• Directions for this task: The lines to copy from the data below are those that hold the string "docx".

• Source data:
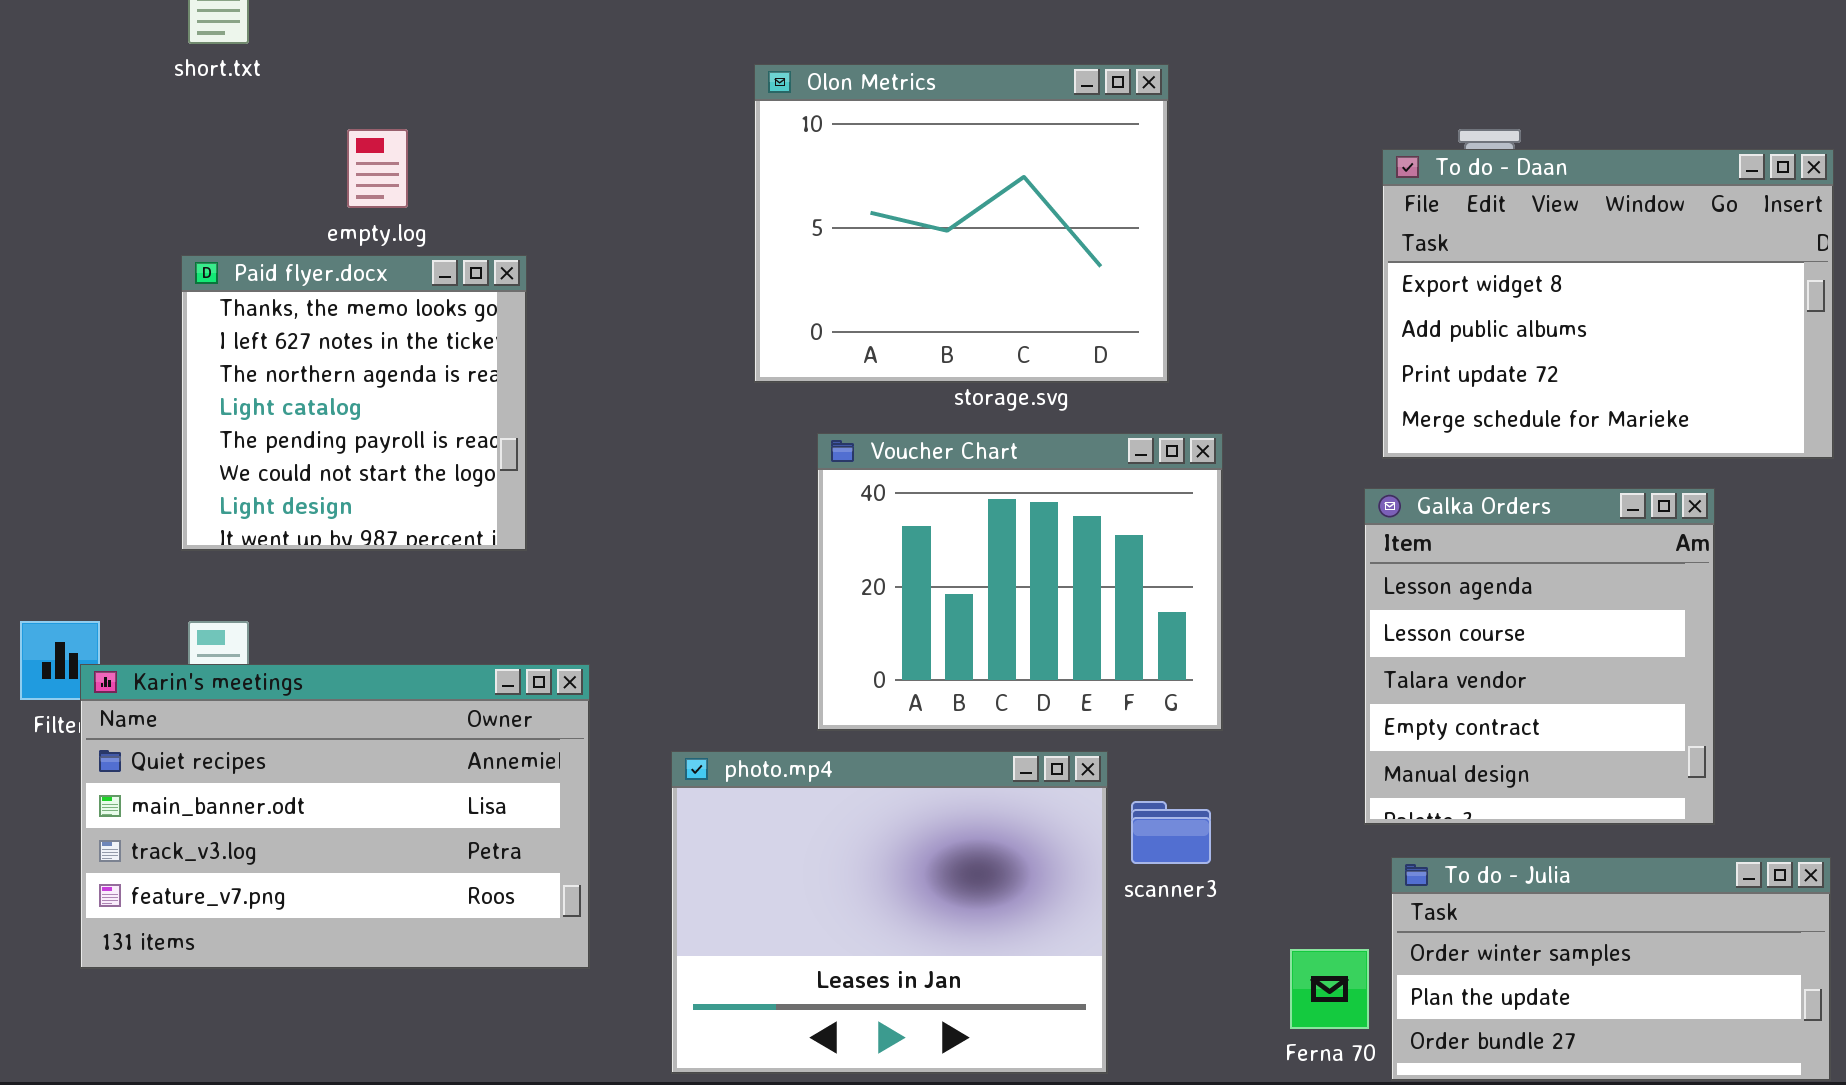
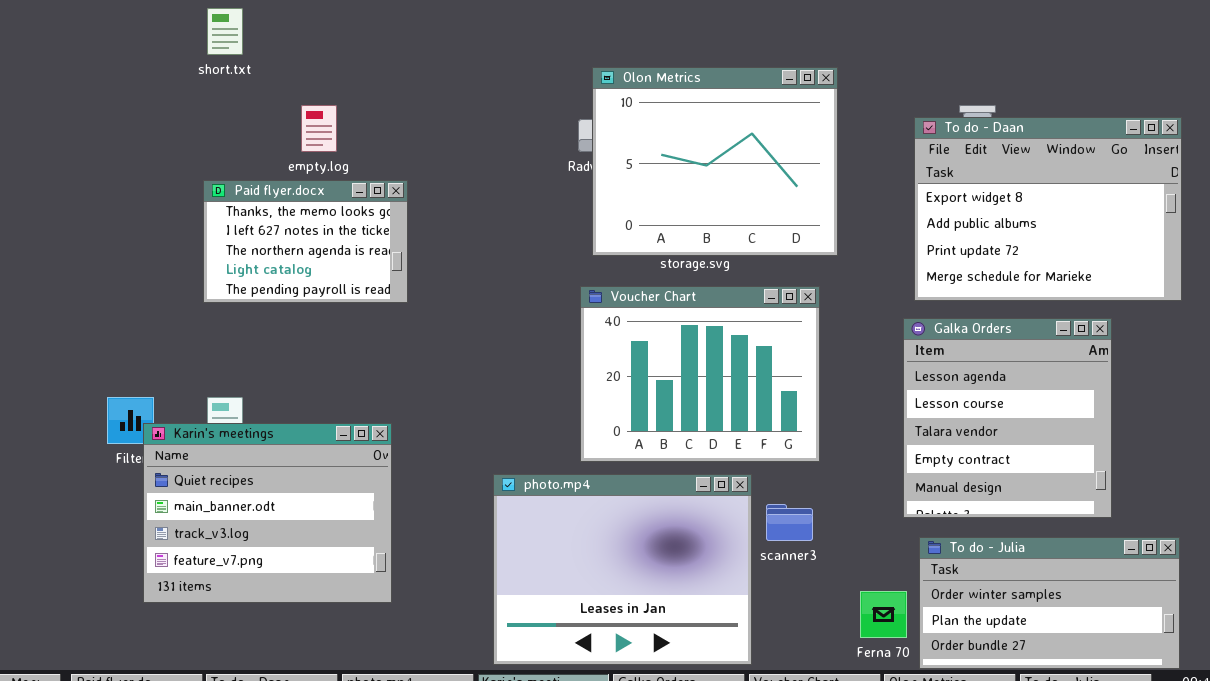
Olon Metrics: [754,64,1169,383] -> [592,67,838,256], moved
Paid flyer.docx: [181,255,527,551] -> [203,180,408,303], resized
Karin's meetings: [80,664,590,969] -> [143,423,392,603], resized

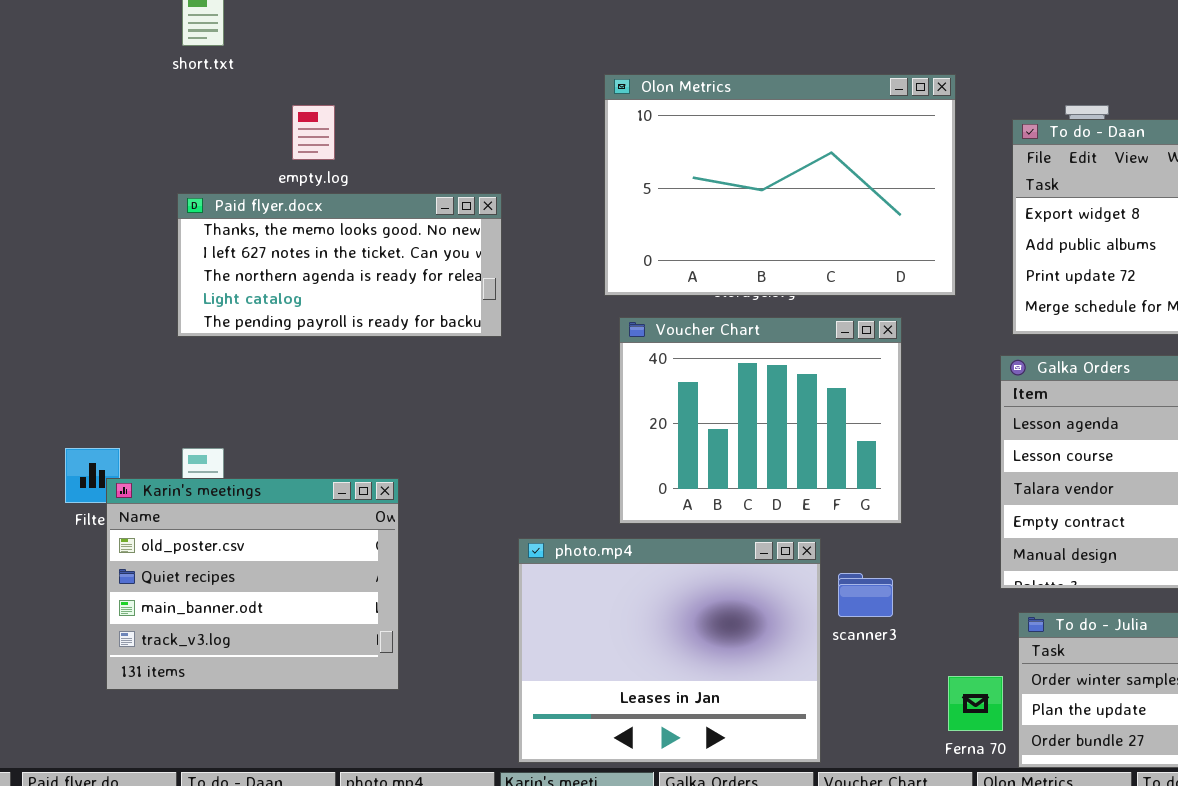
Olon Metrics: [592,67,838,256] -> [604,74,956,296], moved, resized
Paid flyer.docx: [203,180,408,303] -> [177,193,502,337], resized
Karin's meetings: [143,423,392,603] -> [106,478,399,690], scrolled up 1 row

• Answer section:
Paid flyer.docx: [181,255,527,551] -> [203,180,408,303], resized
Paid flyer.docx: [203,180,408,303] -> [177,193,502,337], resized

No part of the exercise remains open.